## Work to be completed
If a line in the entries below contains "zener", copy it.

## Supplied data
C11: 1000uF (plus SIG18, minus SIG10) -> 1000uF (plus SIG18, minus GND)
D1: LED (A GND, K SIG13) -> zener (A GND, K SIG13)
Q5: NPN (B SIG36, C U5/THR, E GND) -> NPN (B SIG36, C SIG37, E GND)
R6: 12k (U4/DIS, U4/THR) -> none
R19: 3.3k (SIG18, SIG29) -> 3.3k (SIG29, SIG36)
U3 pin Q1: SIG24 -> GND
--
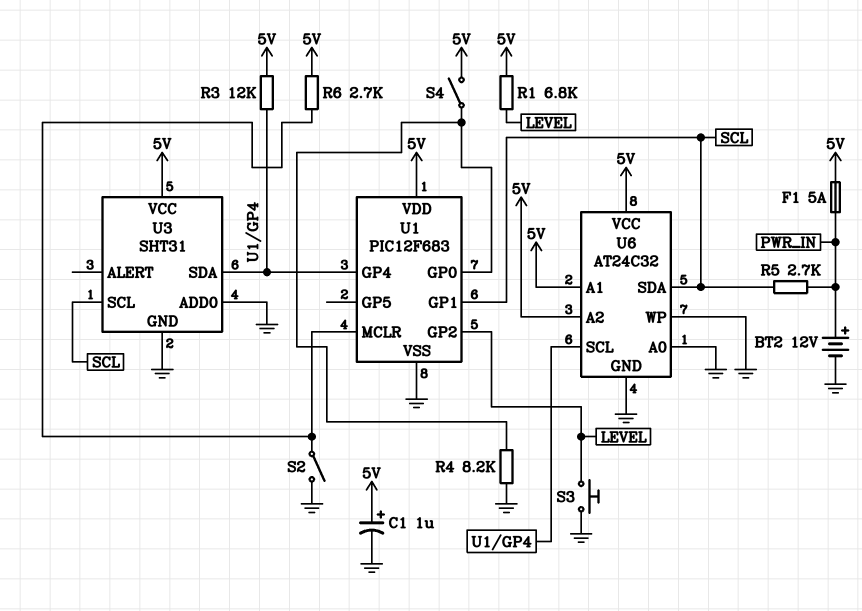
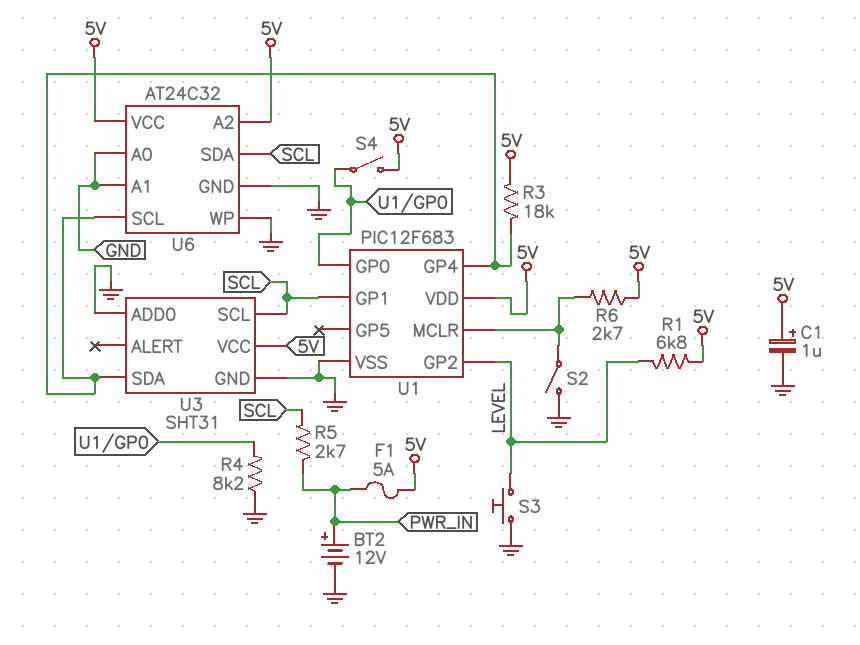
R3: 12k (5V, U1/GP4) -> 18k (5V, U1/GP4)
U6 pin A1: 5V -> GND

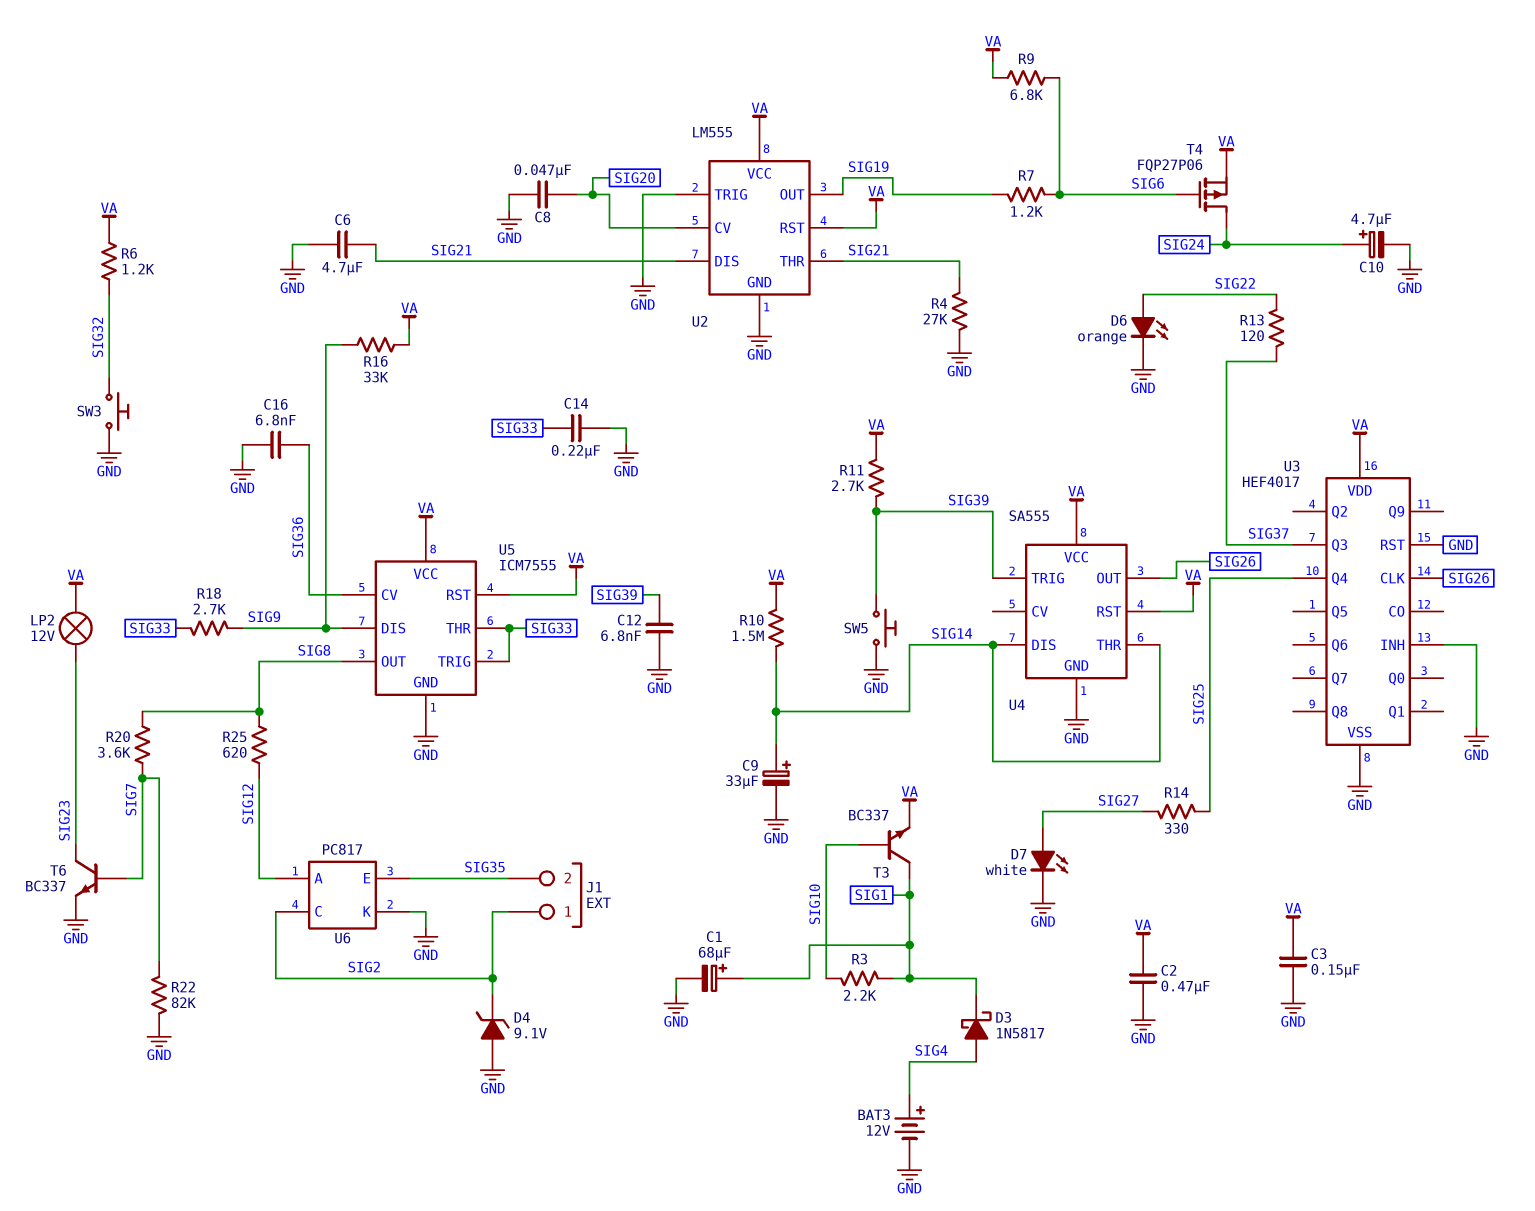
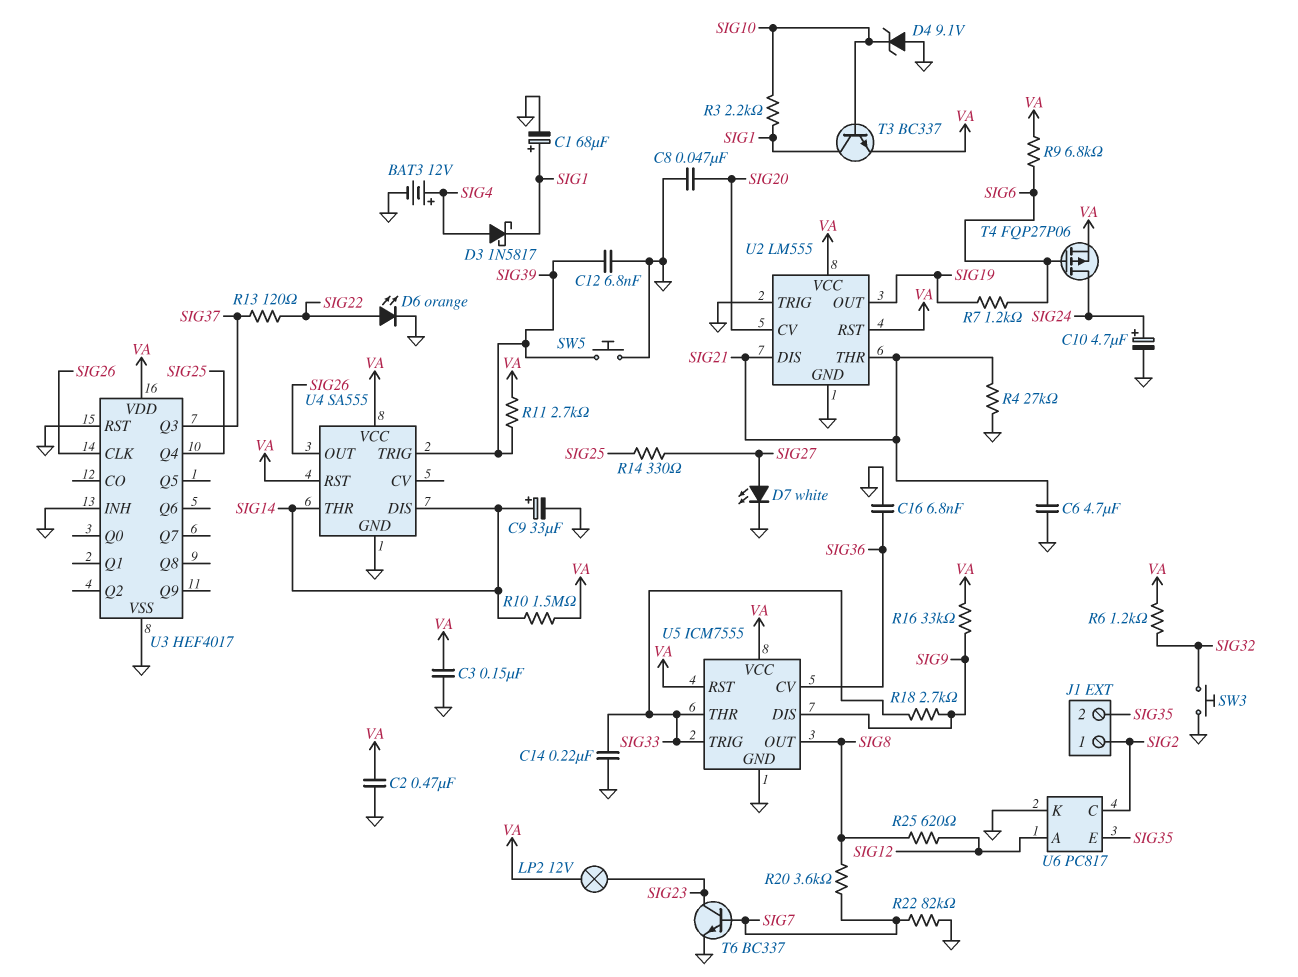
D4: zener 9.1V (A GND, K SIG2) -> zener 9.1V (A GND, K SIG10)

## Reply
D1: LED (A GND, K SIG13) -> zener (A GND, K SIG13)
D4: zener 9.1V (A GND, K SIG2) -> zener 9.1V (A GND, K SIG10)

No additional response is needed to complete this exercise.